SET EXERCISE: Set down, in full, every record in the block.
..........
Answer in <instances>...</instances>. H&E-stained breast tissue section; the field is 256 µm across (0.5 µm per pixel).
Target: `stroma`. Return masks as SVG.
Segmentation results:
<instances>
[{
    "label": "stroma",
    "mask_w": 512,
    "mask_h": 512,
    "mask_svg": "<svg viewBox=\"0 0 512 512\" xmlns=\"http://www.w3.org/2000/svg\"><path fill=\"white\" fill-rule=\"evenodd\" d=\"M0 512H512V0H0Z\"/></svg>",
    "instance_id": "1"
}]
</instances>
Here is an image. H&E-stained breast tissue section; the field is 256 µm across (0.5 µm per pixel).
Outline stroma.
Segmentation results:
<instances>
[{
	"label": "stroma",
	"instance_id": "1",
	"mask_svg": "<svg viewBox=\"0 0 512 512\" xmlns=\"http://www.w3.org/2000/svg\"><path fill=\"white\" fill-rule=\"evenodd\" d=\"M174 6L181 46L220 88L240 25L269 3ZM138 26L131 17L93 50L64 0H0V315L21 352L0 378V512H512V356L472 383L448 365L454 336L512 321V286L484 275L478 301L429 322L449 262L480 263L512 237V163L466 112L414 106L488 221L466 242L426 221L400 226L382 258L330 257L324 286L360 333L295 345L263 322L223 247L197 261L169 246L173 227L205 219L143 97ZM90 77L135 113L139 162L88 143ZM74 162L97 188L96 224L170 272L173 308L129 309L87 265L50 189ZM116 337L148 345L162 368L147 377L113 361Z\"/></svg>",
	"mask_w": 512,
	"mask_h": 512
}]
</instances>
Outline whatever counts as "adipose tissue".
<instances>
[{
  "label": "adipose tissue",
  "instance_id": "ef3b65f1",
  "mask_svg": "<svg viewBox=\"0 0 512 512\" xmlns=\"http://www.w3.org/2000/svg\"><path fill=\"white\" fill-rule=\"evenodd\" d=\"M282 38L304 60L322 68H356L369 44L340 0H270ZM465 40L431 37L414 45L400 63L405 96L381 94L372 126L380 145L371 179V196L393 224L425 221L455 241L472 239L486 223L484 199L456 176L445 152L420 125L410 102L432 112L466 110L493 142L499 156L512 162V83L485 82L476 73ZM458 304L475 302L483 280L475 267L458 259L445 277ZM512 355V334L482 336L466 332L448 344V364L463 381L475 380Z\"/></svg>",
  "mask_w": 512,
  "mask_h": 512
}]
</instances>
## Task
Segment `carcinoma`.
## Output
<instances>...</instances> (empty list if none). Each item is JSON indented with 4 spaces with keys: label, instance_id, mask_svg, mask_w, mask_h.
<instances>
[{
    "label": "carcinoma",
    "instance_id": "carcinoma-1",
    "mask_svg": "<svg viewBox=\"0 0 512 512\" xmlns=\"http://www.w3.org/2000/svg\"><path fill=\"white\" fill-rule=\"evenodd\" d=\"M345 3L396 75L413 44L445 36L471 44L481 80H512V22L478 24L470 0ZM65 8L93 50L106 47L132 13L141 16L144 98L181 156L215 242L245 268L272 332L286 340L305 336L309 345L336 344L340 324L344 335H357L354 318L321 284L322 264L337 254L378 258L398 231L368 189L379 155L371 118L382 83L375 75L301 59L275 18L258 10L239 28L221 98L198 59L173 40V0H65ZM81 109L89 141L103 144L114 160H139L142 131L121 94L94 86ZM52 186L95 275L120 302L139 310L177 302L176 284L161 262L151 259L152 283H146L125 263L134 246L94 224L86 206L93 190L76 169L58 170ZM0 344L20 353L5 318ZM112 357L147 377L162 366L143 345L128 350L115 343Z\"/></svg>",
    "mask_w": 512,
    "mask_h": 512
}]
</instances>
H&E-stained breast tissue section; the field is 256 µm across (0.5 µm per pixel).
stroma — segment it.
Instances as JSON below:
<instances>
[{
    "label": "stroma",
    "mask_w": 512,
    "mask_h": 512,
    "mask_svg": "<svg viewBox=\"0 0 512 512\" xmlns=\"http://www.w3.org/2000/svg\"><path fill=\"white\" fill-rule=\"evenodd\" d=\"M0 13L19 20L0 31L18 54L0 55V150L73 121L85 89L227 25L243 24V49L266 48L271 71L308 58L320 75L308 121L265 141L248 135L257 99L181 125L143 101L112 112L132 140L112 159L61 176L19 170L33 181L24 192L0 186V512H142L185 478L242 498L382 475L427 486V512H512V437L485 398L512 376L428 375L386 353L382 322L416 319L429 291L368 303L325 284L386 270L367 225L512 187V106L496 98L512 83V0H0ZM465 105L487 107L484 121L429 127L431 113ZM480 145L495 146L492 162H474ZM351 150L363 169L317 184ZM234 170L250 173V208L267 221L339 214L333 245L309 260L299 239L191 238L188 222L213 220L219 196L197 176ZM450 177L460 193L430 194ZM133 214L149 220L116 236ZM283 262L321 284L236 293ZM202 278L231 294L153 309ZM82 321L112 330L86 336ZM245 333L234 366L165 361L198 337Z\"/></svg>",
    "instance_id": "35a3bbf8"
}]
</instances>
..........
RESPONSE:
Answer in <instances>...</instances>. H&E-stained breast tissue section; the field is 256 µm across (0.5 µm per pixel).
Target: `stroma`. Return masks as SVG.
Segmentation results:
<instances>
[{
    "label": "stroma",
    "mask_w": 512,
    "mask_h": 512,
    "mask_svg": "<svg viewBox=\"0 0 512 512\" xmlns=\"http://www.w3.org/2000/svg\"><path fill=\"white\" fill-rule=\"evenodd\" d=\"M0 512H512V0H0Z\"/></svg>",
    "instance_id": "1"
}]
</instances>
Here is an image. H&E-stained breast tissue section; the field is 256 µm across (0.5 µm per pixel).
Outline stroma.
Segmentation results:
<instances>
[{
	"label": "stroma",
	"instance_id": "1",
	"mask_svg": "<svg viewBox=\"0 0 512 512\" xmlns=\"http://www.w3.org/2000/svg\"><path fill=\"white\" fill-rule=\"evenodd\" d=\"M174 6L181 46L220 88L240 25L269 3ZM138 26L131 17L93 50L64 0H0V315L21 352L0 378V512H512V356L472 383L448 365L454 336L512 321V286L484 275L478 301L429 322L449 262L480 263L512 237V163L466 112L414 106L488 221L466 242L426 221L400 226L382 258L330 257L324 286L360 333L295 345L263 322L223 247L197 261L169 246L173 227L205 219L143 97ZM90 77L135 113L139 162L88 143ZM74 162L97 188L96 224L170 272L173 308L129 309L87 265L50 189ZM116 337L148 345L162 368L147 377L113 361Z\"/></svg>",
	"mask_w": 512,
	"mask_h": 512
}]
</instances>
Outline whatever counts as "adipose tissue".
<instances>
[{
  "label": "adipose tissue",
  "instance_id": "ef3b65f1",
  "mask_svg": "<svg viewBox=\"0 0 512 512\" xmlns=\"http://www.w3.org/2000/svg\"><path fill=\"white\" fill-rule=\"evenodd\" d=\"M282 38L304 60L322 68H356L369 44L340 0H270ZM465 40L431 37L414 45L400 63L405 96L381 94L372 126L380 145L371 179V196L393 224L425 221L455 241L472 239L486 223L484 199L456 176L445 152L420 125L410 102L432 112L466 110L493 142L499 156L512 162V83L485 82L476 73ZM458 304L475 302L483 280L475 267L458 259L445 277ZM512 355V334L482 336L466 332L448 344V364L463 381L475 380Z\"/></svg>",
  "mask_w": 512,
  "mask_h": 512
}]
</instances>
## Task
Segment `carcinoma`.
## Output
<instances>...</instances> (empty list if none). Each item is JSON indented with 4 spaces with keys: label, instance_id, mask_svg, mask_w, mask_h.
<instances>
[{
    "label": "carcinoma",
    "instance_id": "carcinoma-1",
    "mask_svg": "<svg viewBox=\"0 0 512 512\" xmlns=\"http://www.w3.org/2000/svg\"><path fill=\"white\" fill-rule=\"evenodd\" d=\"M345 3L396 75L413 44L445 36L471 44L481 80H512V22L478 24L470 0ZM65 8L93 50L106 47L132 13L141 16L144 98L181 156L215 242L245 268L272 332L286 340L305 336L309 345L336 344L340 324L344 335H357L354 318L321 284L322 264L337 254L378 258L398 231L368 189L379 155L371 118L382 83L375 75L301 59L275 18L258 10L239 28L221 98L198 59L173 40V0H65ZM81 109L89 141L103 144L114 160H139L142 131L121 94L94 86ZM52 186L95 275L120 302L139 310L177 302L176 284L161 262L151 259L152 283H146L125 263L134 246L94 224L86 206L93 190L76 169L58 170ZM0 344L20 353L5 318ZM112 357L147 377L162 366L143 345L128 350L115 343Z\"/></svg>",
    "mask_w": 512,
    "mask_h": 512
}]
</instances>
H&E-stained breast tissue section; the field is 256 µm across (0.5 µm per pixel).
stroma — segment it.
Instances as JSON below:
<instances>
[{
    "label": "stroma",
    "mask_w": 512,
    "mask_h": 512,
    "mask_svg": "<svg viewBox=\"0 0 512 512\" xmlns=\"http://www.w3.org/2000/svg\"><path fill=\"white\" fill-rule=\"evenodd\" d=\"M0 13L19 20L0 31L18 54L0 55V150L73 121L85 89L227 25L243 24V49L266 48L271 71L308 58L320 75L308 121L265 141L248 135L257 99L181 125L143 101L112 112L132 140L112 159L61 176L19 170L33 181L24 192L0 186V512H142L185 478L242 498L382 475L427 486V512H512V437L485 398L512 376L428 375L386 353L382 322L416 319L429 291L368 303L325 284L386 270L367 225L512 187V106L496 98L512 83V0H0ZM465 105L487 107L484 121L429 127L431 113ZM480 145L495 146L492 162H474ZM351 150L363 169L317 184ZM234 170L250 173V208L267 221L339 214L333 245L309 260L299 239L191 238L188 222L213 220L219 196L197 176ZM450 177L460 193L430 194ZM133 214L149 220L116 236ZM283 262L321 284L236 293ZM202 278L231 294L153 309ZM82 321L112 330L86 336ZM245 333L234 366L165 361L198 337Z\"/></svg>",
    "instance_id": "35a3bbf8"
}]
</instances>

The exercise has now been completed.